■ Your objective
Count the lines below that hold the word "none" and say how many, with no other text.

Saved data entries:
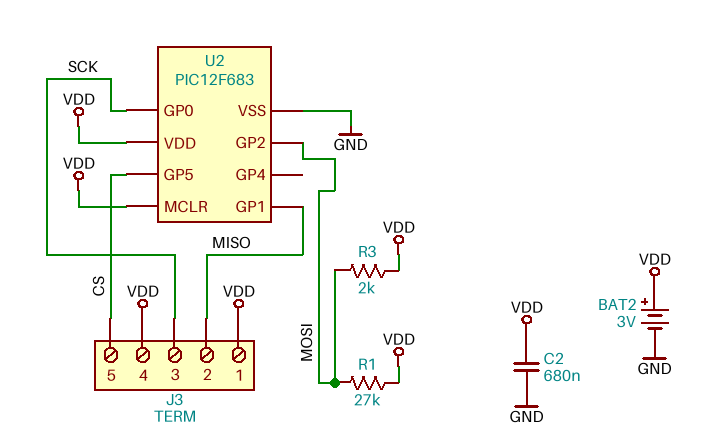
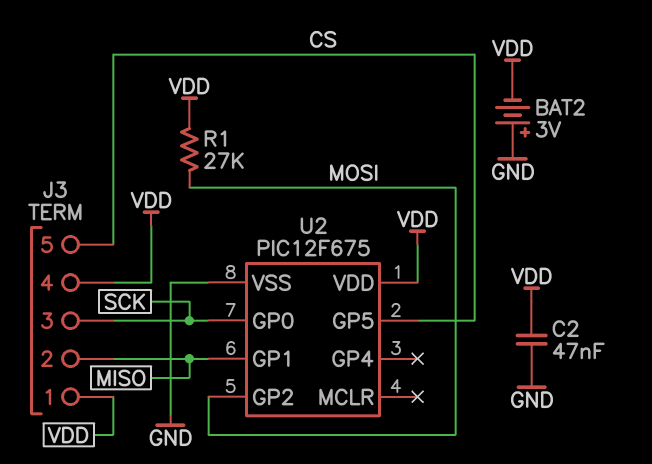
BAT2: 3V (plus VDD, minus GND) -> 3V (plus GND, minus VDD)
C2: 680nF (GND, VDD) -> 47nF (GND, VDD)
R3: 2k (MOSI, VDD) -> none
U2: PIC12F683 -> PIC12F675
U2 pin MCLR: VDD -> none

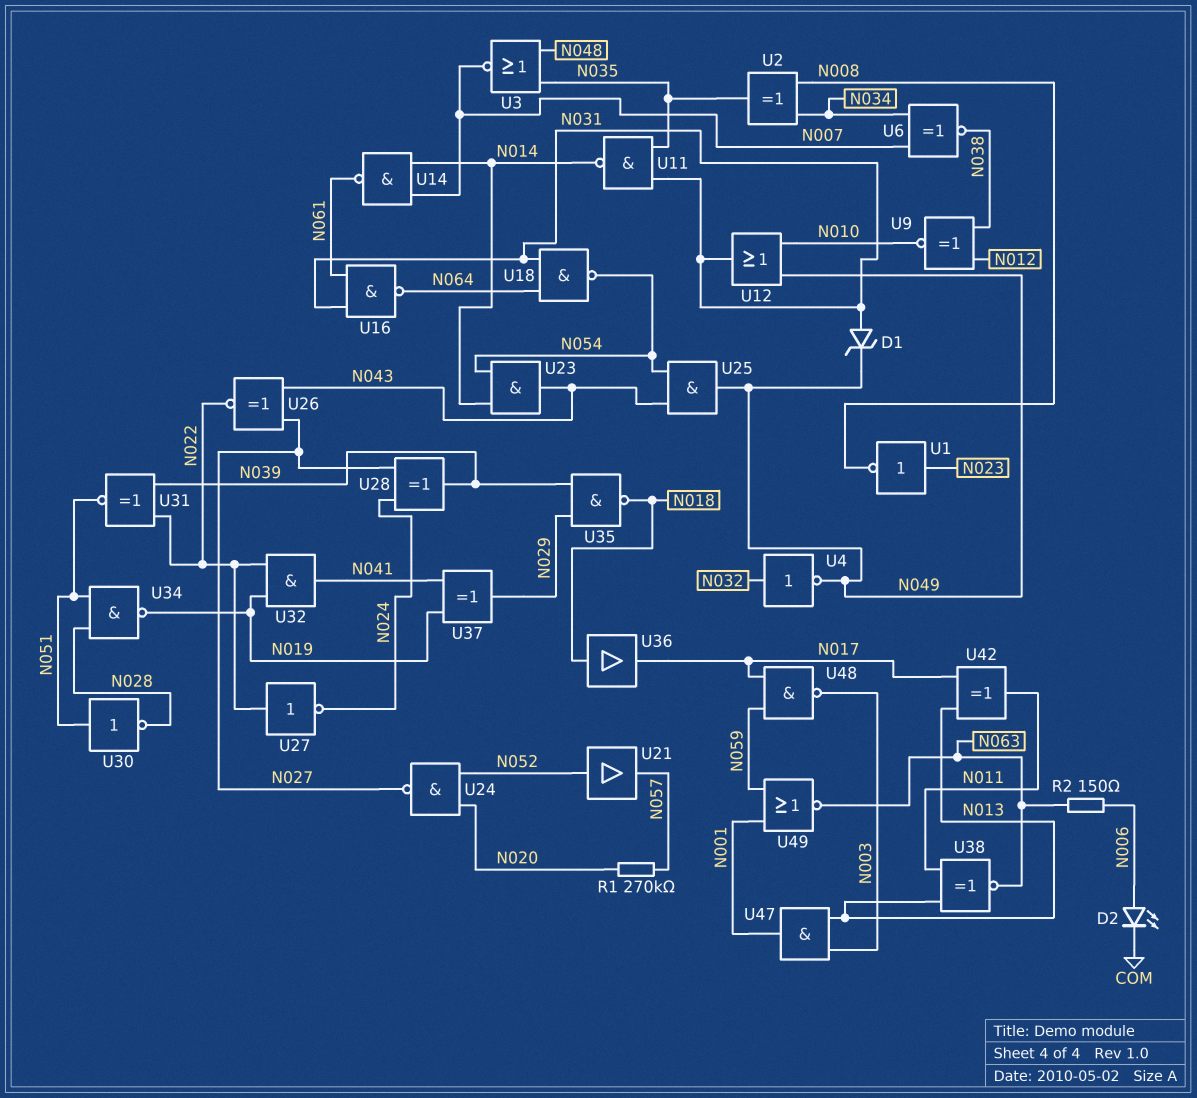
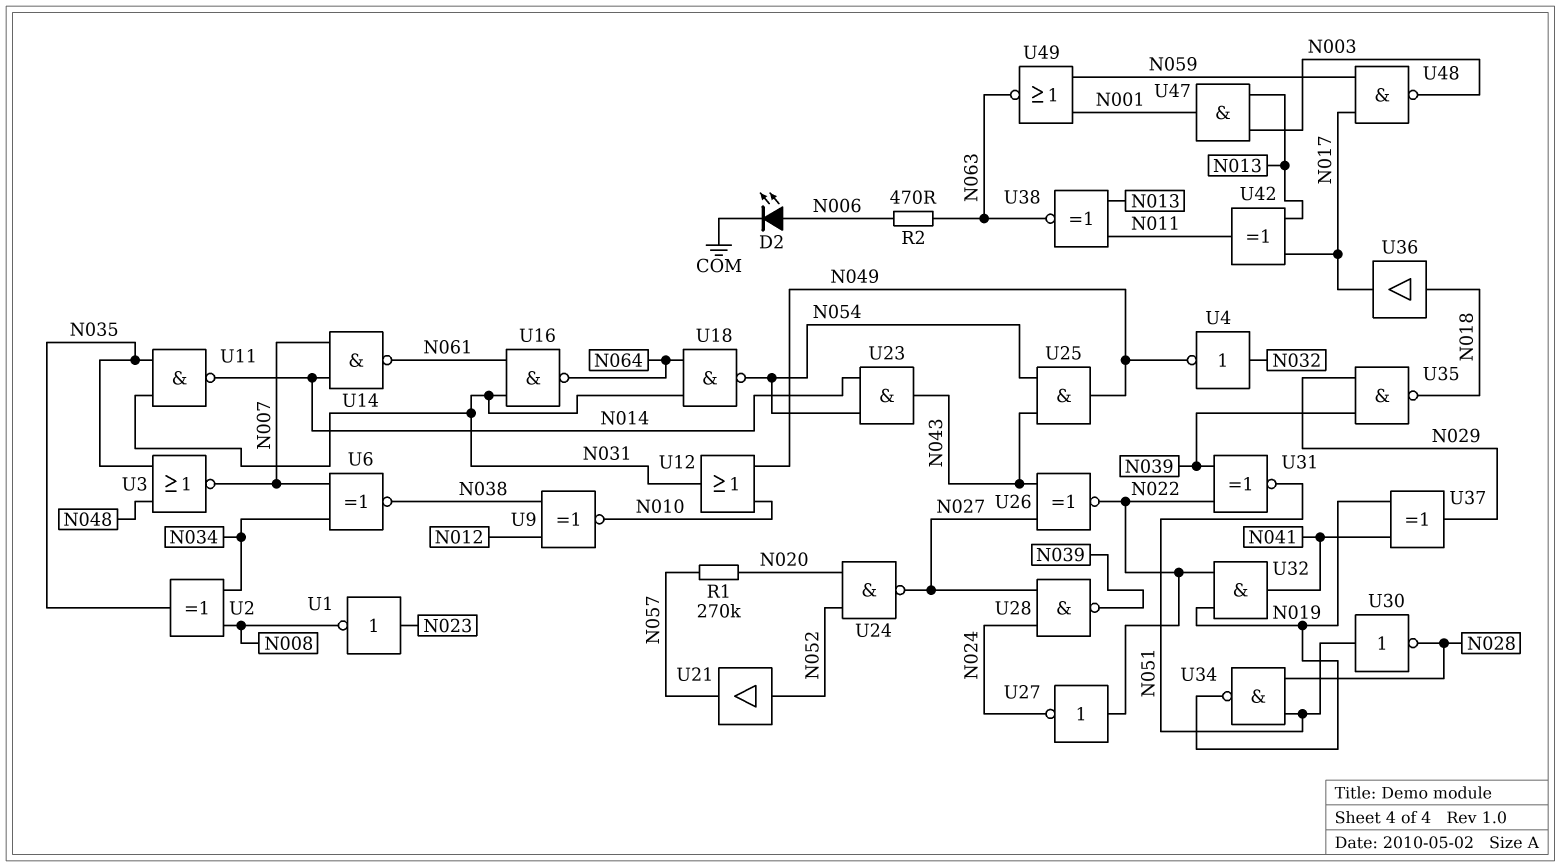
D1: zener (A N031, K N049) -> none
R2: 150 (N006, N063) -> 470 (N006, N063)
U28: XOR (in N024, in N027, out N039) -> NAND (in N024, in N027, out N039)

■ Response to this exercise
3